Provided information Start Marker

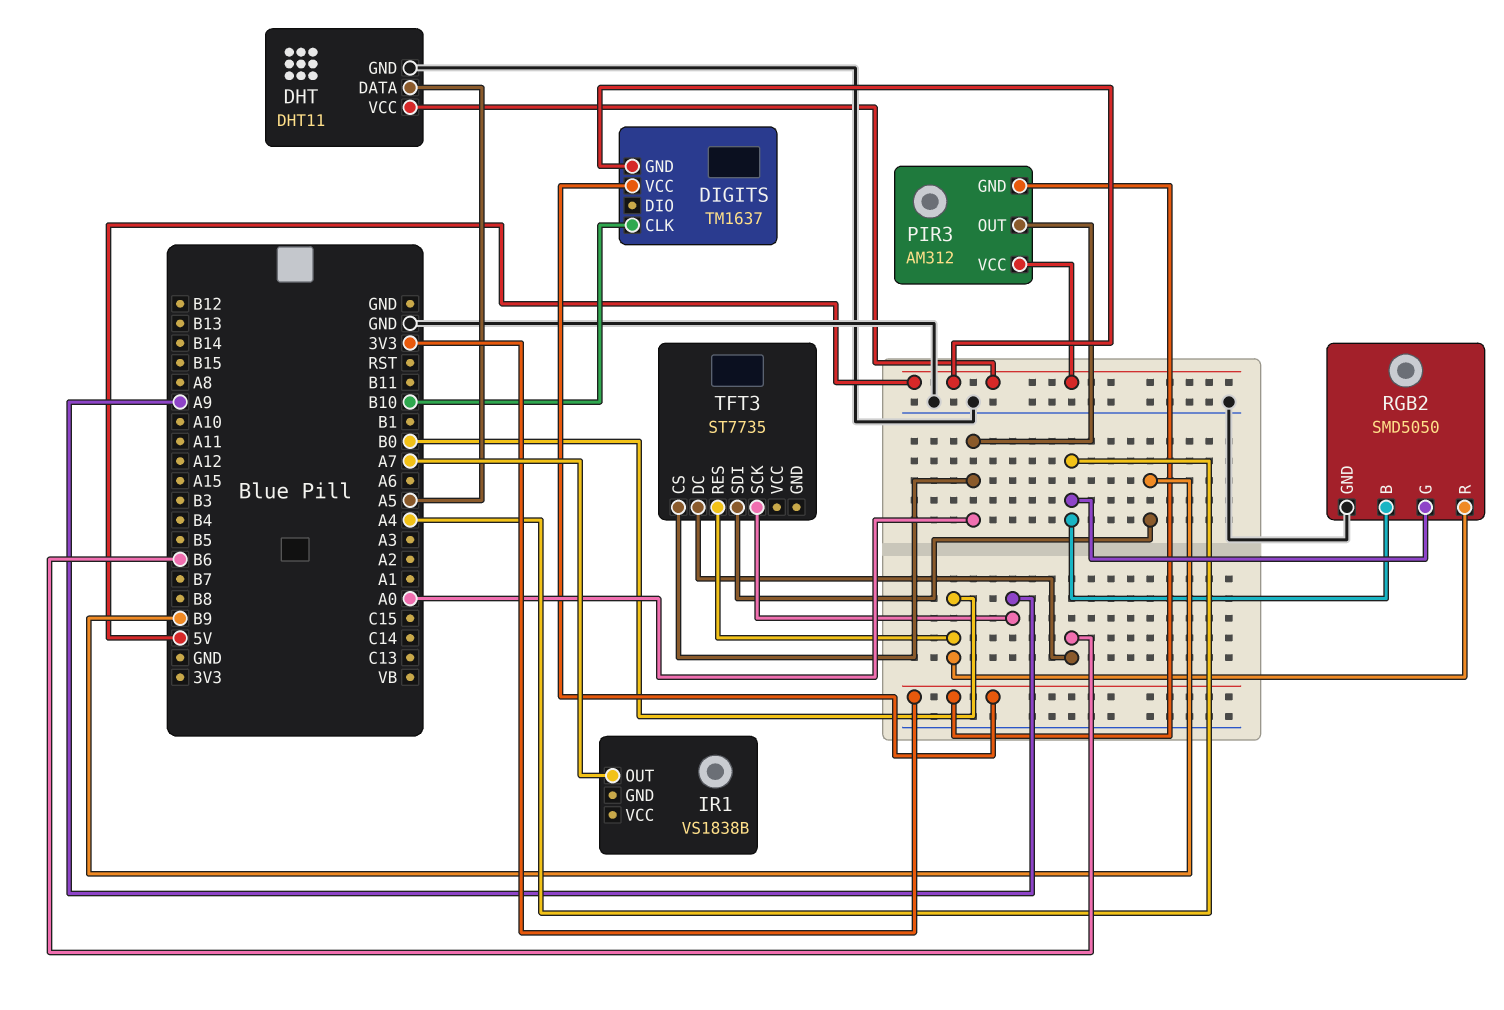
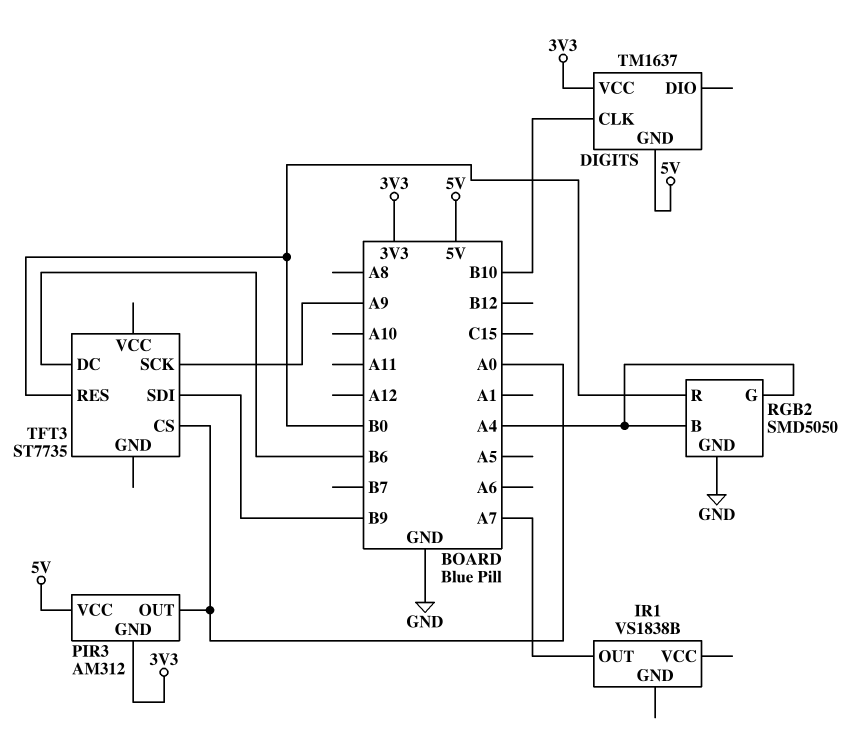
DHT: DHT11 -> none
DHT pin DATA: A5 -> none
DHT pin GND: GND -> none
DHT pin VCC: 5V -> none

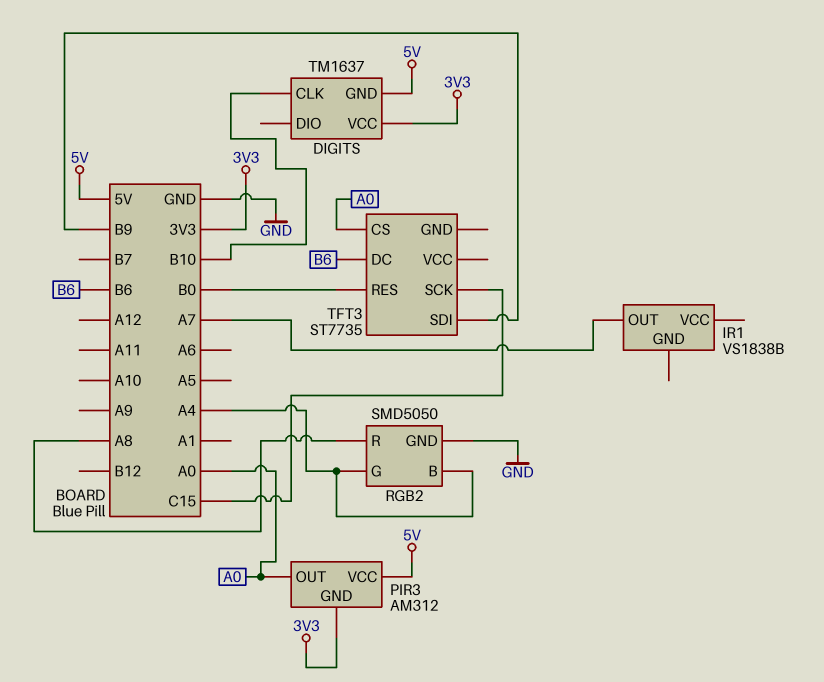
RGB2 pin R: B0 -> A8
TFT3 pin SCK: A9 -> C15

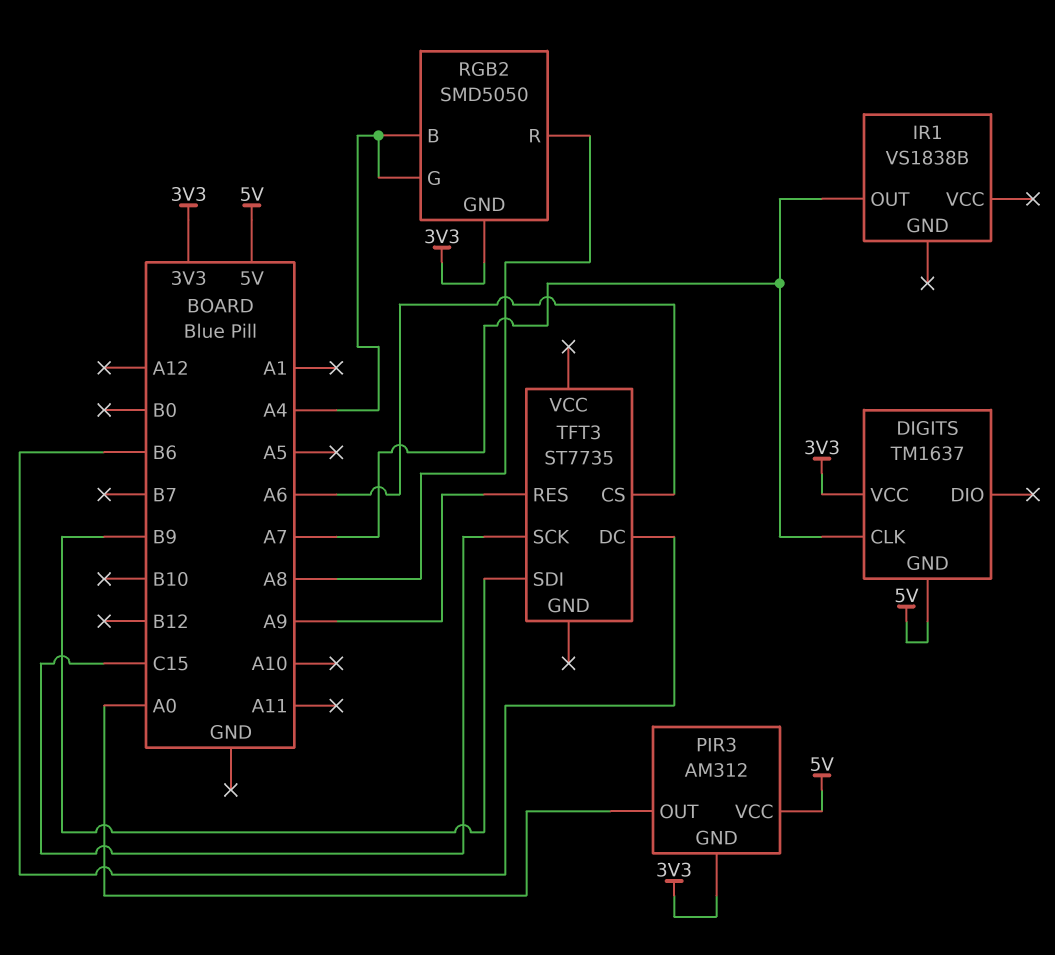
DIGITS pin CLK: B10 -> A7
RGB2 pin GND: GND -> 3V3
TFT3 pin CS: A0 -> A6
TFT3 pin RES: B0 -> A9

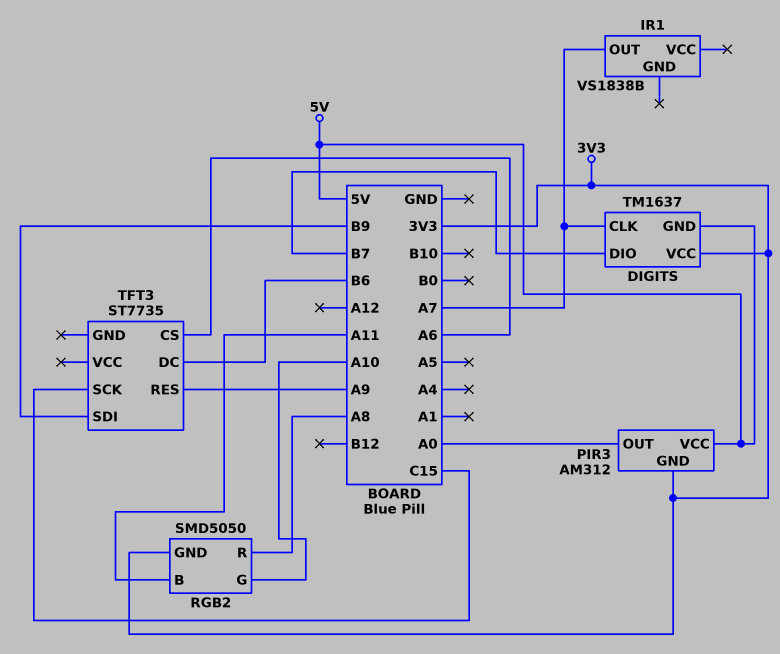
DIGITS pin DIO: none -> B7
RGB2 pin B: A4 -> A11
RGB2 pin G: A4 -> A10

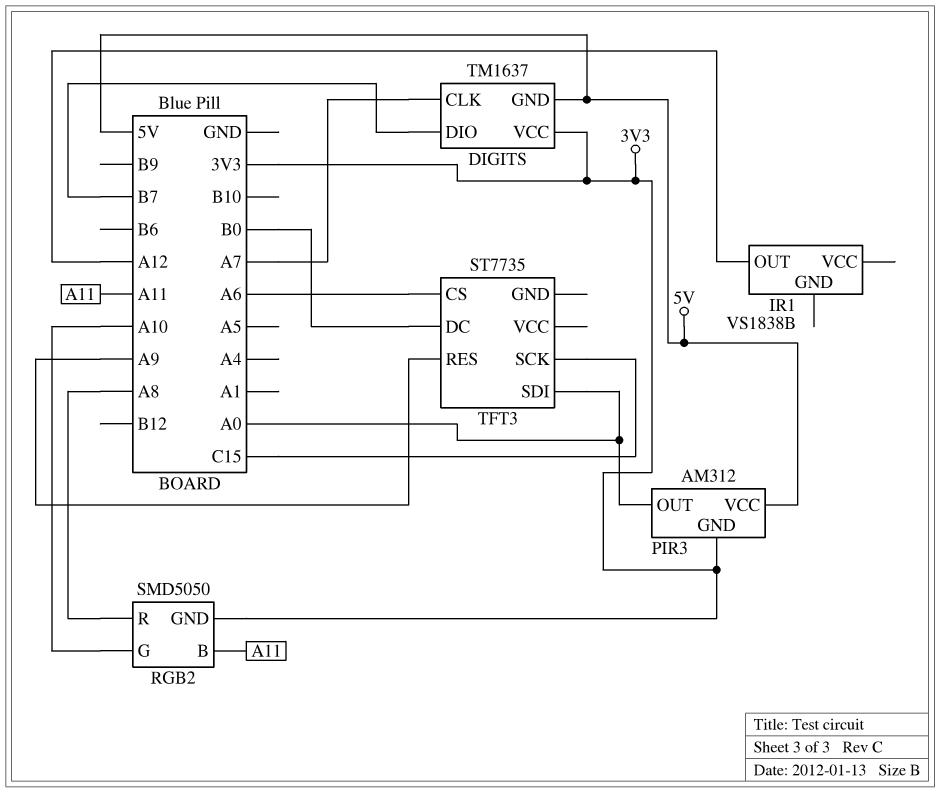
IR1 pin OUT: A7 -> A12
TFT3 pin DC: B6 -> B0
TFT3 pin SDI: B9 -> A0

Provided information End Marker

What this task involves:
Above are the records. Copy only the lines from the one with "DHT pin DATA: A5 -> none" through the one with "TFT3 pin DC: B6 -> B0", exactly, with no pictures.

Response:
DHT pin DATA: A5 -> none
DHT pin GND: GND -> none
DHT pin VCC: 5V -> none

RGB2 pin R: B0 -> A8
TFT3 pin SCK: A9 -> C15

DIGITS pin CLK: B10 -> A7
RGB2 pin GND: GND -> 3V3
TFT3 pin CS: A0 -> A6
TFT3 pin RES: B0 -> A9

DIGITS pin DIO: none -> B7
RGB2 pin B: A4 -> A11
RGB2 pin G: A4 -> A10

IR1 pin OUT: A7 -> A12
TFT3 pin DC: B6 -> B0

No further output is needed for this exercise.